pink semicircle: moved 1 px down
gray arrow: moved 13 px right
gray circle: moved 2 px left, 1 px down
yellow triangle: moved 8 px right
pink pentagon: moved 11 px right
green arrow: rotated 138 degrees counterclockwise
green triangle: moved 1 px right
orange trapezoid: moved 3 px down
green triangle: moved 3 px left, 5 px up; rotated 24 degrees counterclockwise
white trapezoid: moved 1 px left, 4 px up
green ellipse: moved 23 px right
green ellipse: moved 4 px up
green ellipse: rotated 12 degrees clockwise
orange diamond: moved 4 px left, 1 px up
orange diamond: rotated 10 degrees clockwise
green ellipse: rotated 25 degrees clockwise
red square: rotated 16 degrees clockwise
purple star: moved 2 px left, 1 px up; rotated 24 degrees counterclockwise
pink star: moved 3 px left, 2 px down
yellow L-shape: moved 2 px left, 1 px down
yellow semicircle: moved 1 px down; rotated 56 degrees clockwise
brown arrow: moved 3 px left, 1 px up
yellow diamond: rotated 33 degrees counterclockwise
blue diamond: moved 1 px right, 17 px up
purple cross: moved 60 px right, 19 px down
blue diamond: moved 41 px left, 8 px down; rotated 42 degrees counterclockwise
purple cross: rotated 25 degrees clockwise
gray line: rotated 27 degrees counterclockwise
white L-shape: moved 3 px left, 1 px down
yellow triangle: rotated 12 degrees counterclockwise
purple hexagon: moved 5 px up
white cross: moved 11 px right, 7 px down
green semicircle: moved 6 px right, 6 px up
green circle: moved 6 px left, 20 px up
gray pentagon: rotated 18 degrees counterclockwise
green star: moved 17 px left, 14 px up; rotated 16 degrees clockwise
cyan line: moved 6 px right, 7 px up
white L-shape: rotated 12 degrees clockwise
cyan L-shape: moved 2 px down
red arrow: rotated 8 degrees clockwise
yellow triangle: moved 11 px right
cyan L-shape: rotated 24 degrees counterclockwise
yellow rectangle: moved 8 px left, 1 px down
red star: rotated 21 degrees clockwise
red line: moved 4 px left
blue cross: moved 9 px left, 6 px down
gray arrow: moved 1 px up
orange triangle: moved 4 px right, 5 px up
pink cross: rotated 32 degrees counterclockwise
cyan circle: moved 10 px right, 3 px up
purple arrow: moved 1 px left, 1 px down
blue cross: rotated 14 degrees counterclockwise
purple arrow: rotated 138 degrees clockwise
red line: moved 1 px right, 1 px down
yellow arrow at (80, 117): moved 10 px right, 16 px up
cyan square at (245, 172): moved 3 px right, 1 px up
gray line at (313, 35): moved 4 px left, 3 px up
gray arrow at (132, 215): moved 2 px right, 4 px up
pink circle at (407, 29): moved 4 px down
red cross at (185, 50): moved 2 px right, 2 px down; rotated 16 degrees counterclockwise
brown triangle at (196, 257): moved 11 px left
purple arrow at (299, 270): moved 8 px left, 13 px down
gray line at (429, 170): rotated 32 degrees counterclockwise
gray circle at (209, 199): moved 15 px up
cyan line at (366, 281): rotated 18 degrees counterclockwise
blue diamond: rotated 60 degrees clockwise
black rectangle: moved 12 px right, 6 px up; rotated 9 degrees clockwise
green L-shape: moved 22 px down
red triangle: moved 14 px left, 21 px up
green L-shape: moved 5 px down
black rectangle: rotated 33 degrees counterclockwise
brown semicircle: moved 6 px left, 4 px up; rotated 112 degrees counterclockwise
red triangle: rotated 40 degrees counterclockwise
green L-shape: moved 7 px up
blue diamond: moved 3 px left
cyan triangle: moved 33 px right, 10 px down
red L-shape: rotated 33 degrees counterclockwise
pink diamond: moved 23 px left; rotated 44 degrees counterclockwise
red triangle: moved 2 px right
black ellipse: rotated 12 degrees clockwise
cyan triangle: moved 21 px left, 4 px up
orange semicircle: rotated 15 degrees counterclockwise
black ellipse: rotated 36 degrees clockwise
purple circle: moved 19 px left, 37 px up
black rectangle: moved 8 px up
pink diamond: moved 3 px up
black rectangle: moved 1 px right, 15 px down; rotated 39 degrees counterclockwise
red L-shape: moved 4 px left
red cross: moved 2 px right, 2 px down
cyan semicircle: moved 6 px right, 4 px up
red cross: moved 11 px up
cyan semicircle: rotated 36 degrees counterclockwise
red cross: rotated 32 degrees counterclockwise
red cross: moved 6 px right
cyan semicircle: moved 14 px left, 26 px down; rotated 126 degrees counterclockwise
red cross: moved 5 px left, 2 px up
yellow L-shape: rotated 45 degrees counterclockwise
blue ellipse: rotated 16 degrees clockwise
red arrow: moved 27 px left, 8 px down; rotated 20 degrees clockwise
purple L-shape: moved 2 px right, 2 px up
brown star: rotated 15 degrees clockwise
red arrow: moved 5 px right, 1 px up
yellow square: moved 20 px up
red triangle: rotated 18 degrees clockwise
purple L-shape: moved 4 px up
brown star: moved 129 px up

^^^^

__Instructions for the task__
Rewrite every row above, putting "green oval" wherever "green ellipse" appears and keeping everything else the same.

__Solved problem__
pink semicircle: moved 1 px down
gray arrow: moved 13 px right
gray circle: moved 2 px left, 1 px down
yellow triangle: moved 8 px right
pink pentagon: moved 11 px right
green arrow: rotated 138 degrees counterclockwise
green triangle: moved 1 px right
orange trapezoid: moved 3 px down
green triangle: moved 3 px left, 5 px up; rotated 24 degrees counterclockwise
white trapezoid: moved 1 px left, 4 px up
green oval: moved 23 px right
green oval: moved 4 px up
green oval: rotated 12 degrees clockwise
orange diamond: moved 4 px left, 1 px up
orange diamond: rotated 10 degrees clockwise
green oval: rotated 25 degrees clockwise
red square: rotated 16 degrees clockwise
purple star: moved 2 px left, 1 px up; rotated 24 degrees counterclockwise
pink star: moved 3 px left, 2 px down
yellow L-shape: moved 2 px left, 1 px down
yellow semicircle: moved 1 px down; rotated 56 degrees clockwise
brown arrow: moved 3 px left, 1 px up
yellow diamond: rotated 33 degrees counterclockwise
blue diamond: moved 1 px right, 17 px up
purple cross: moved 60 px right, 19 px down
blue diamond: moved 41 px left, 8 px down; rotated 42 degrees counterclockwise
purple cross: rotated 25 degrees clockwise
gray line: rotated 27 degrees counterclockwise
white L-shape: moved 3 px left, 1 px down
yellow triangle: rotated 12 degrees counterclockwise
purple hexagon: moved 5 px up
white cross: moved 11 px right, 7 px down
green semicircle: moved 6 px right, 6 px up
green circle: moved 6 px left, 20 px up
gray pentagon: rotated 18 degrees counterclockwise
green star: moved 17 px left, 14 px up; rotated 16 degrees clockwise
cyan line: moved 6 px right, 7 px up
white L-shape: rotated 12 degrees clockwise
cyan L-shape: moved 2 px down
red arrow: rotated 8 degrees clockwise
yellow triangle: moved 11 px right
cyan L-shape: rotated 24 degrees counterclockwise
yellow rectangle: moved 8 px left, 1 px down
red star: rotated 21 degrees clockwise
red line: moved 4 px left
blue cross: moved 9 px left, 6 px down
gray arrow: moved 1 px up
orange triangle: moved 4 px right, 5 px up
pink cross: rotated 32 degrees counterclockwise
cyan circle: moved 10 px right, 3 px up
purple arrow: moved 1 px left, 1 px down
blue cross: rotated 14 degrees counterclockwise
purple arrow: rotated 138 degrees clockwise
red line: moved 1 px right, 1 px down
yellow arrow at (80, 117): moved 10 px right, 16 px up
cyan square at (245, 172): moved 3 px right, 1 px up
gray line at (313, 35): moved 4 px left, 3 px up
gray arrow at (132, 215): moved 2 px right, 4 px up
pink circle at (407, 29): moved 4 px down
red cross at (185, 50): moved 2 px right, 2 px down; rotated 16 degrees counterclockwise
brown triangle at (196, 257): moved 11 px left
purple arrow at (299, 270): moved 8 px left, 13 px down
gray line at (429, 170): rotated 32 degrees counterclockwise
gray circle at (209, 199): moved 15 px up
cyan line at (366, 281): rotated 18 degrees counterclockwise
blue diamond: rotated 60 degrees clockwise
black rectangle: moved 12 px right, 6 px up; rotated 9 degrees clockwise
green L-shape: moved 22 px down
red triangle: moved 14 px left, 21 px up
green L-shape: moved 5 px down
black rectangle: rotated 33 degrees counterclockwise
brown semicircle: moved 6 px left, 4 px up; rotated 112 degrees counterclockwise
red triangle: rotated 40 degrees counterclockwise
green L-shape: moved 7 px up
blue diamond: moved 3 px left
cyan triangle: moved 33 px right, 10 px down
red L-shape: rotated 33 degrees counterclockwise
pink diamond: moved 23 px left; rotated 44 degrees counterclockwise
red triangle: moved 2 px right
black ellipse: rotated 12 degrees clockwise
cyan triangle: moved 21 px left, 4 px up
orange semicircle: rotated 15 degrees counterclockwise
black ellipse: rotated 36 degrees clockwise
purple circle: moved 19 px left, 37 px up
black rectangle: moved 8 px up
pink diamond: moved 3 px up
black rectangle: moved 1 px right, 15 px down; rotated 39 degrees counterclockwise
red L-shape: moved 4 px left
red cross: moved 2 px right, 2 px down
cyan semicircle: moved 6 px right, 4 px up
red cross: moved 11 px up
cyan semicircle: rotated 36 degrees counterclockwise
red cross: rotated 32 degrees counterclockwise
red cross: moved 6 px right
cyan semicircle: moved 14 px left, 26 px down; rotated 126 degrees counterclockwise
red cross: moved 5 px left, 2 px up
yellow L-shape: rotated 45 degrees counterclockwise
blue ellipse: rotated 16 degrees clockwise
red arrow: moved 27 px left, 8 px down; rotated 20 degrees clockwise
purple L-shape: moved 2 px right, 2 px up
brown star: rotated 15 degrees clockwise
red arrow: moved 5 px right, 1 px up
yellow square: moved 20 px up
red triangle: rotated 18 degrees clockwise
purple L-shape: moved 4 px up
brown star: moved 129 px up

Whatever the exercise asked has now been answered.